= PROBLEM DETAILS =
If a line in the data below contains "slope", copy it.

= RECORDS FOR PROCESSING =
"""

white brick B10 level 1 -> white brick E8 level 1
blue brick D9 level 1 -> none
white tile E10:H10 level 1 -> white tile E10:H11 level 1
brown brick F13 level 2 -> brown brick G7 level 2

"""
"""

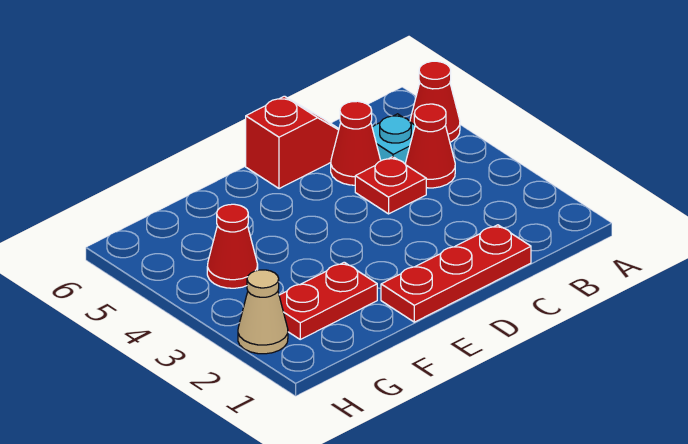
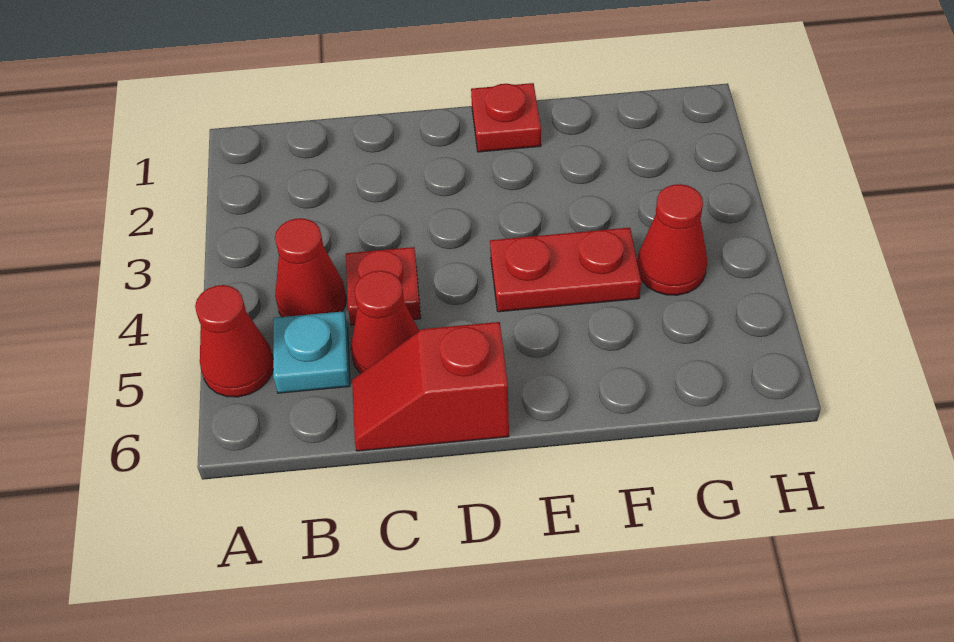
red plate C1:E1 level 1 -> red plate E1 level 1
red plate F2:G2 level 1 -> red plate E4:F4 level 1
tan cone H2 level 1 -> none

"""
"""

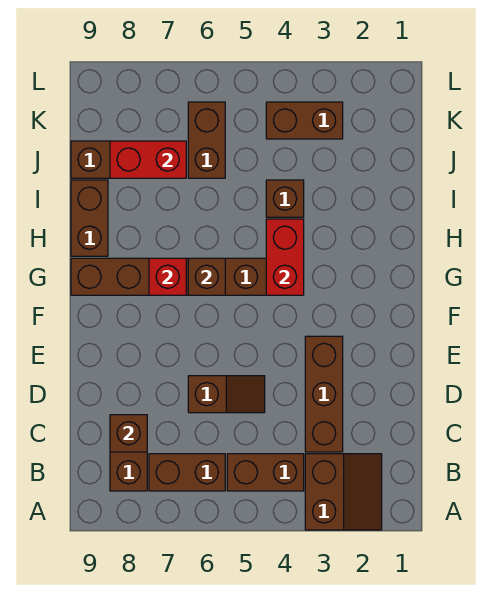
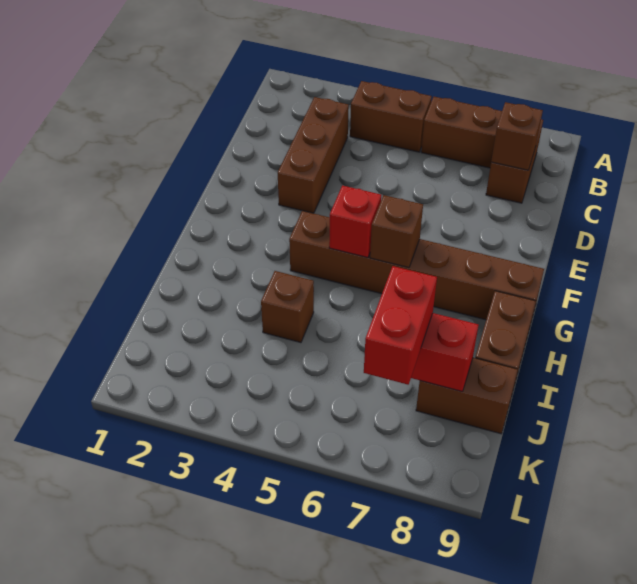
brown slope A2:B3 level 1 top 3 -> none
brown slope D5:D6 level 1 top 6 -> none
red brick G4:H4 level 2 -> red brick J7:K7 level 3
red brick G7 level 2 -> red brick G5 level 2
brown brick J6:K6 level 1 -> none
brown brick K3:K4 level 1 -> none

"""

= FINISHED TASK =
brown slope A2:B3 level 1 top 3 -> none
brown slope D5:D6 level 1 top 6 -> none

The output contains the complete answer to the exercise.